_Working data_:
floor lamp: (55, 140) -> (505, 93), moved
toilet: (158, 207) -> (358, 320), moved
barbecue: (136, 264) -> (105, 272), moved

* * *

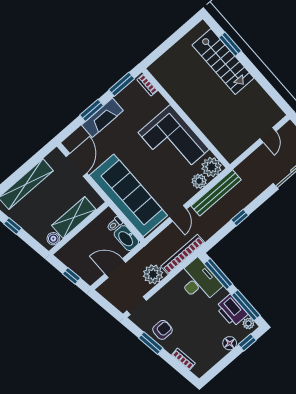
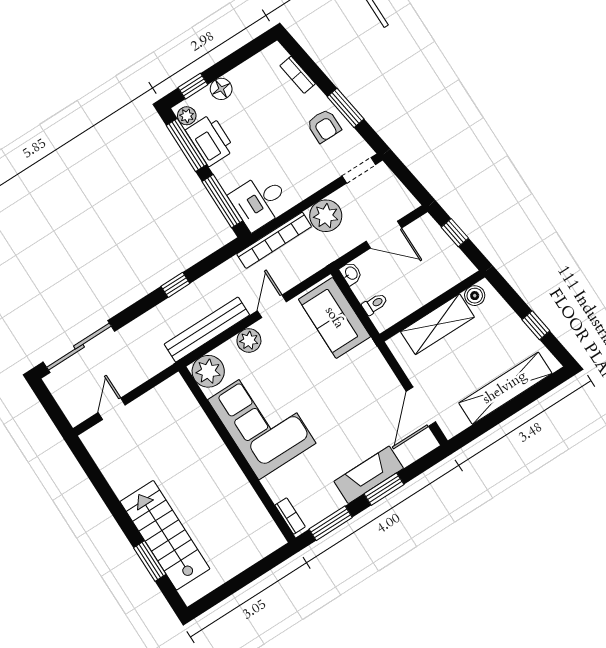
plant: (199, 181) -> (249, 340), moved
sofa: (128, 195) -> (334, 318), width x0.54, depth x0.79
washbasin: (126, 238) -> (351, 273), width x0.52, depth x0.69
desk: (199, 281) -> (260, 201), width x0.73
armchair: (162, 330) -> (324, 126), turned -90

...

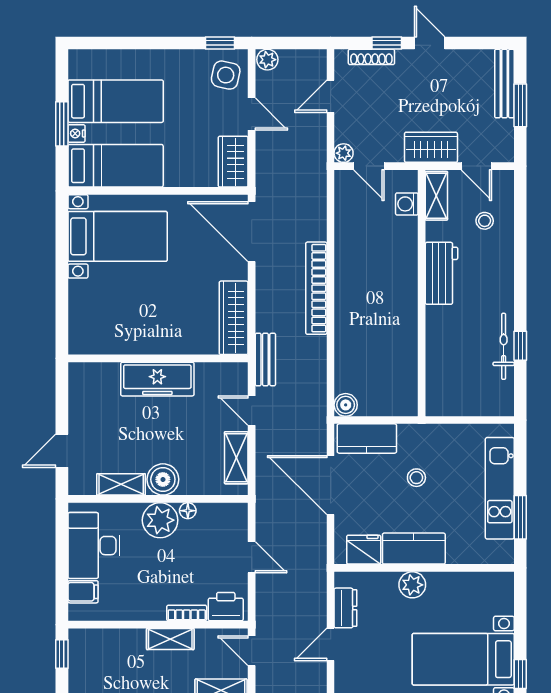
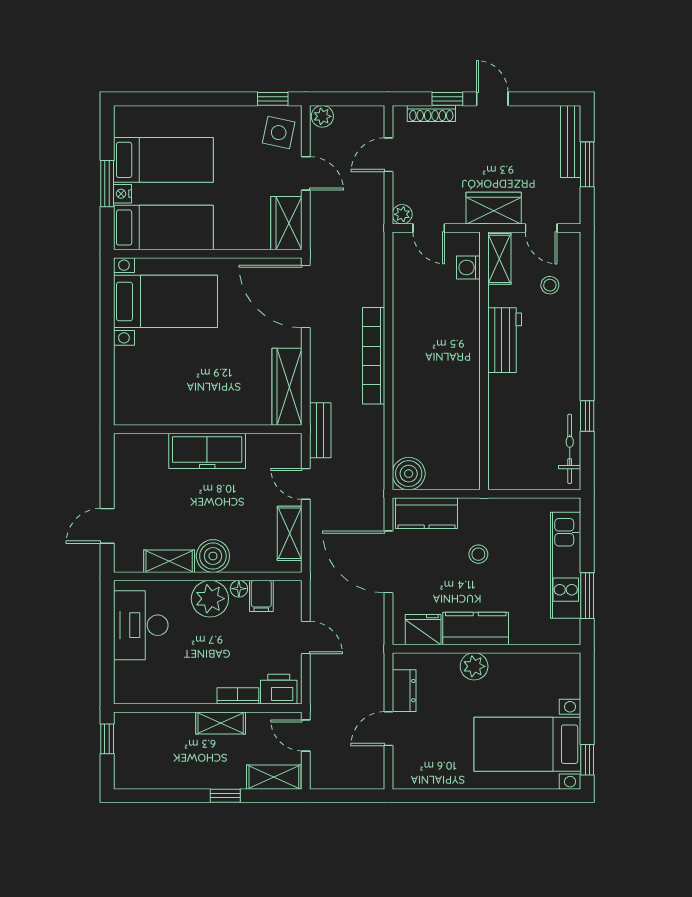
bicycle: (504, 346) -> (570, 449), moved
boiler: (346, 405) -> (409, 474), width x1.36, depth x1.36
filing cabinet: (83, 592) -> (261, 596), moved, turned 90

_What to produce_: Reproduce exactly, and only, the part of the listing above that begins at the line with "bicycle: (504, 346) -> (570, 449), moved" and goes on through the line with "filing cabinet: (83, 592)".

_Response for this exercise_:
bicycle: (504, 346) -> (570, 449), moved
boiler: (346, 405) -> (409, 474), width x1.36, depth x1.36
filing cabinet: (83, 592) -> (261, 596), moved, turned 90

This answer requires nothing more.